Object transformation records
------------------------

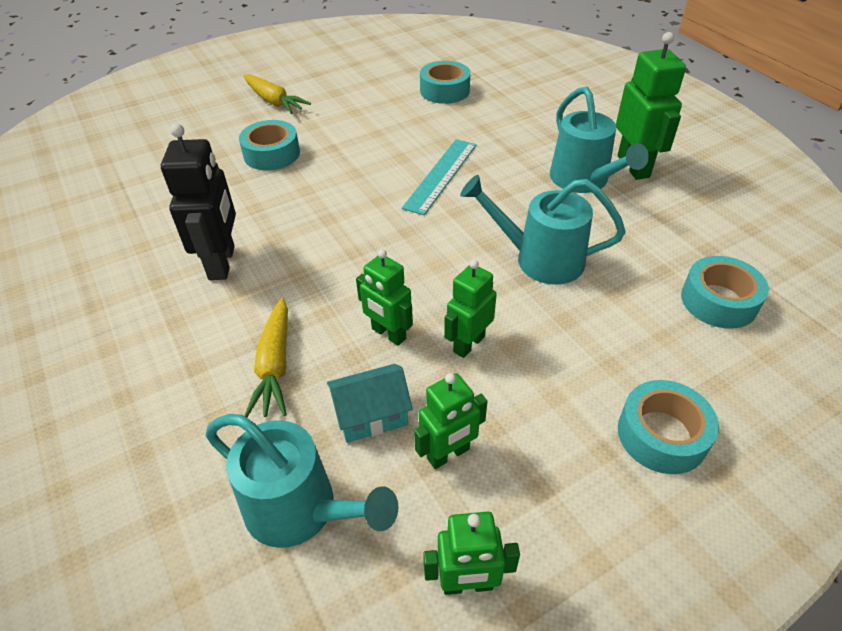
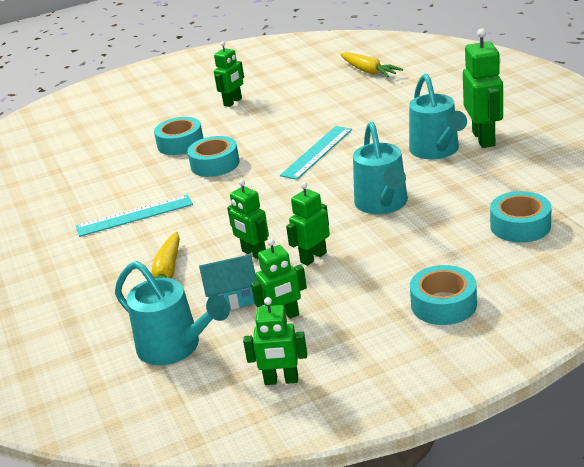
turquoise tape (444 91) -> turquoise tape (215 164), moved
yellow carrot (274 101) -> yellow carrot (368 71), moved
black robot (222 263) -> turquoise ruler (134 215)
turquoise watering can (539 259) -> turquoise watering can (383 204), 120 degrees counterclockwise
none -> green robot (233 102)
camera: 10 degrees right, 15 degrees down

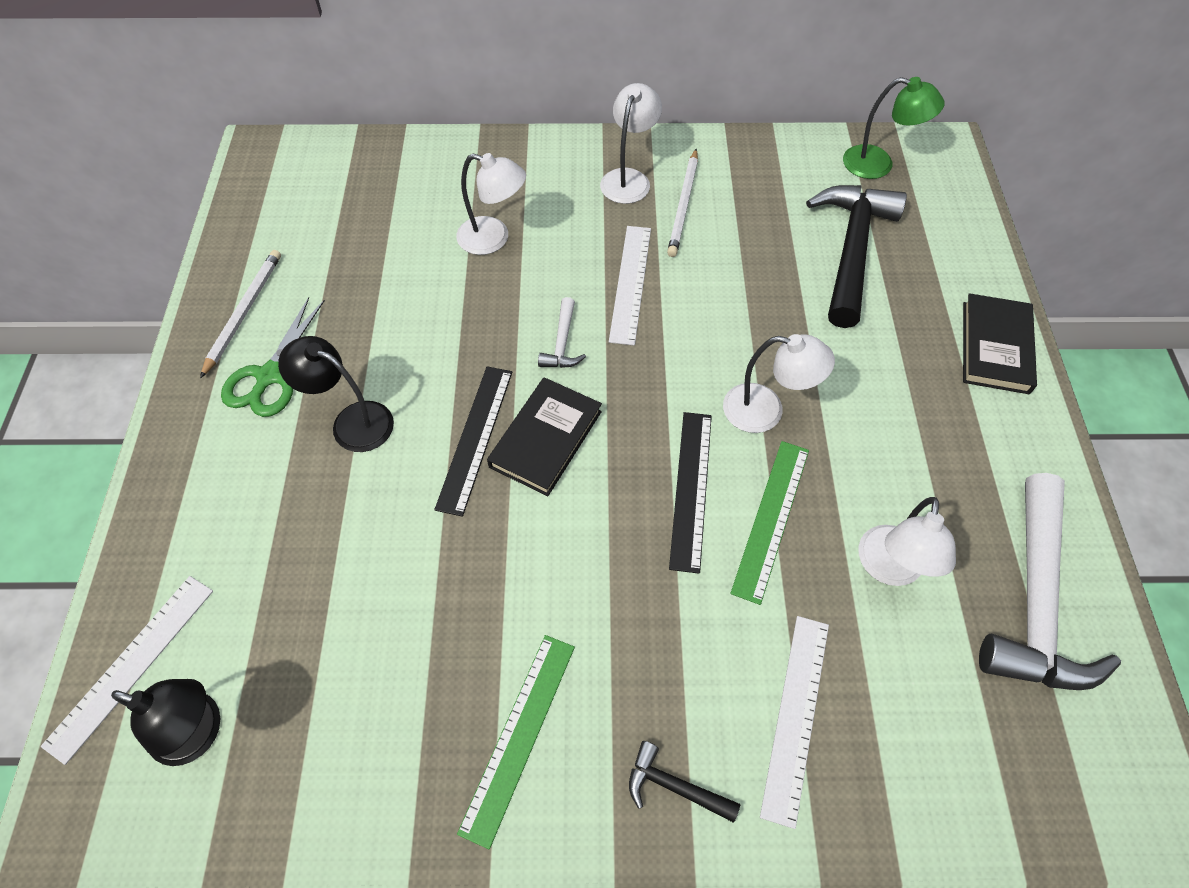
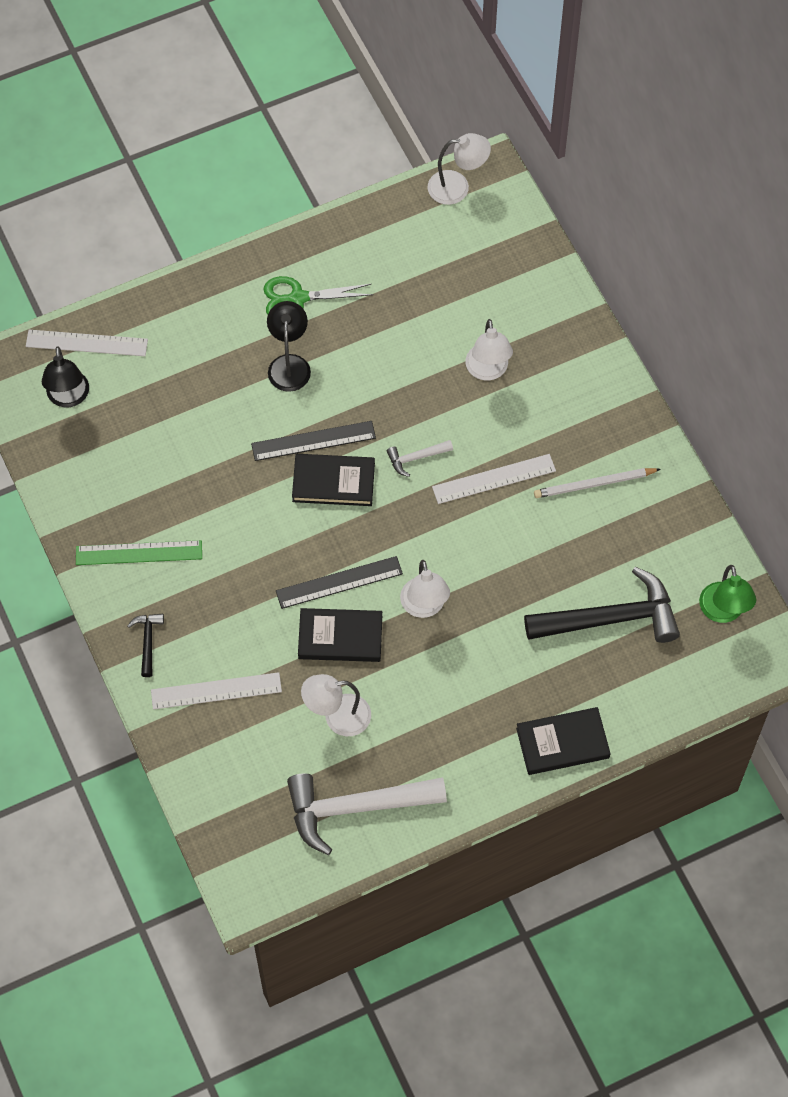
white lamp (629 178) -> white lamp (457 187), moved
white pencil (244 312) -> none
green ruler (771 519) -> black book (340 637)
camera: 65 degrees right, 5 degrees up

------------------------

Please set the records down again exactly as written. The pictures should not be included.

### ANSWER SECTION
turquoise tape (444 91) -> turquoise tape (215 164), moved
yellow carrot (274 101) -> yellow carrot (368 71), moved
black robot (222 263) -> turquoise ruler (134 215)
turquoise watering can (539 259) -> turquoise watering can (383 204), 120 degrees counterclockwise
none -> green robot (233 102)
camera: 10 degrees right, 15 degrees down

white lamp (629 178) -> white lamp (457 187), moved
white pencil (244 312) -> none
green ruler (771 519) -> black book (340 637)
camera: 65 degrees right, 5 degrees up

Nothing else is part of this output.